§ **Exercise aim**
Where a line below includes the word "grey", copy that line.

§ **Source material**
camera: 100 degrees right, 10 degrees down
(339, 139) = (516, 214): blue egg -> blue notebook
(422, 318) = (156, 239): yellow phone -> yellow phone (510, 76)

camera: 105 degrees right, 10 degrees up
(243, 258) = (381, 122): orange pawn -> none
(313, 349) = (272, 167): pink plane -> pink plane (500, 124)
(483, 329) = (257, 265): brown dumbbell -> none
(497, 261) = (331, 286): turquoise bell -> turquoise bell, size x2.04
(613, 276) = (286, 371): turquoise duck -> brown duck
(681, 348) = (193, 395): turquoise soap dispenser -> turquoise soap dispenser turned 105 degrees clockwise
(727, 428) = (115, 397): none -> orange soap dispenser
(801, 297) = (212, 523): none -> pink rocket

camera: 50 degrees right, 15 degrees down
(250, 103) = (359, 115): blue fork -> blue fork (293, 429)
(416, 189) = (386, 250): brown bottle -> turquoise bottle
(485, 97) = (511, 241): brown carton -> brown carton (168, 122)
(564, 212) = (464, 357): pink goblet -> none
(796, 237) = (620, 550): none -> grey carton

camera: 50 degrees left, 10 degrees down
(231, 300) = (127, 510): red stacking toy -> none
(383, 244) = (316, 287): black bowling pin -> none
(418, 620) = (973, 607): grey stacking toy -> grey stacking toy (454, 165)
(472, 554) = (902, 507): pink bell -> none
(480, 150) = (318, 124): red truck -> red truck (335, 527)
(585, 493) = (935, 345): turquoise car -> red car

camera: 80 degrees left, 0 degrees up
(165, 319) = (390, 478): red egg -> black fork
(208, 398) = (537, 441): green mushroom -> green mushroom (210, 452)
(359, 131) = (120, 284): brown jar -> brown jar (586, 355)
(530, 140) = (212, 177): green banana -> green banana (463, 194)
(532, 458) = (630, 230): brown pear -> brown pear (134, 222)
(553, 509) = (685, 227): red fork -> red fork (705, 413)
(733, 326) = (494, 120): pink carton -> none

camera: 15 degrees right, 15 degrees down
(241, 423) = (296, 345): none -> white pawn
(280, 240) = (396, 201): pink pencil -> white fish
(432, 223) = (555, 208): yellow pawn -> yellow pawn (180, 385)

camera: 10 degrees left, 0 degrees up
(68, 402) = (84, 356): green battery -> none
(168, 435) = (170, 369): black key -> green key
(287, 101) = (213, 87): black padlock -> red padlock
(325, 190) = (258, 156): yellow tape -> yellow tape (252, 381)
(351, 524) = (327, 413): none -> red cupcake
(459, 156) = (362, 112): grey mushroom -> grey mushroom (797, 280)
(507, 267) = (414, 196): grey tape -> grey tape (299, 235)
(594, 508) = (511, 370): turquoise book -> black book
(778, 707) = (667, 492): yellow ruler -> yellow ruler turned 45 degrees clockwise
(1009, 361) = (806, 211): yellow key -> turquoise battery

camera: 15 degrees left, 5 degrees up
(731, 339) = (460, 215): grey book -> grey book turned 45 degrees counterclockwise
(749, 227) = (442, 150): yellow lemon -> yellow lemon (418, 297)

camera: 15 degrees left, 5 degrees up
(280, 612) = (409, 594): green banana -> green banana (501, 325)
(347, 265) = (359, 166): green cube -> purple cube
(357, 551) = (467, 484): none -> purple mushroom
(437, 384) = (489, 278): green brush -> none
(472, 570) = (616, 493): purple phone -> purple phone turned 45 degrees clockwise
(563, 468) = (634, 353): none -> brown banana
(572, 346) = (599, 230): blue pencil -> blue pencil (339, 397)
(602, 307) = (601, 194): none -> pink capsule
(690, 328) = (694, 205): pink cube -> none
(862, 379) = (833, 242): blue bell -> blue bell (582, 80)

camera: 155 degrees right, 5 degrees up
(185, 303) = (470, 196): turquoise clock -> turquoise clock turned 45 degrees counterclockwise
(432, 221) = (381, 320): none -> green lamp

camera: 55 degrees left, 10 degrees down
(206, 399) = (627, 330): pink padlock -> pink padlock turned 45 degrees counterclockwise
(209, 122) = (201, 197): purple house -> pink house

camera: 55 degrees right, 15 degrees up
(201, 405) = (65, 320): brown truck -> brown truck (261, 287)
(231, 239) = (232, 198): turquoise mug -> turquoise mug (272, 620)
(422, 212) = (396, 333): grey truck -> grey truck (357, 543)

§ **Result**
(796, 237) = (620, 550): none -> grey carton
(418, 620) = (973, 607): grey stacking toy -> grey stacking toy (454, 165)
(459, 156) = (362, 112): grey mushroom -> grey mushroom (797, 280)
(507, 267) = (414, 196): grey tape -> grey tape (299, 235)
(731, 339) = (460, 215): grey book -> grey book turned 45 degrees counterclockwise
(422, 212) = (396, 333): grey truck -> grey truck (357, 543)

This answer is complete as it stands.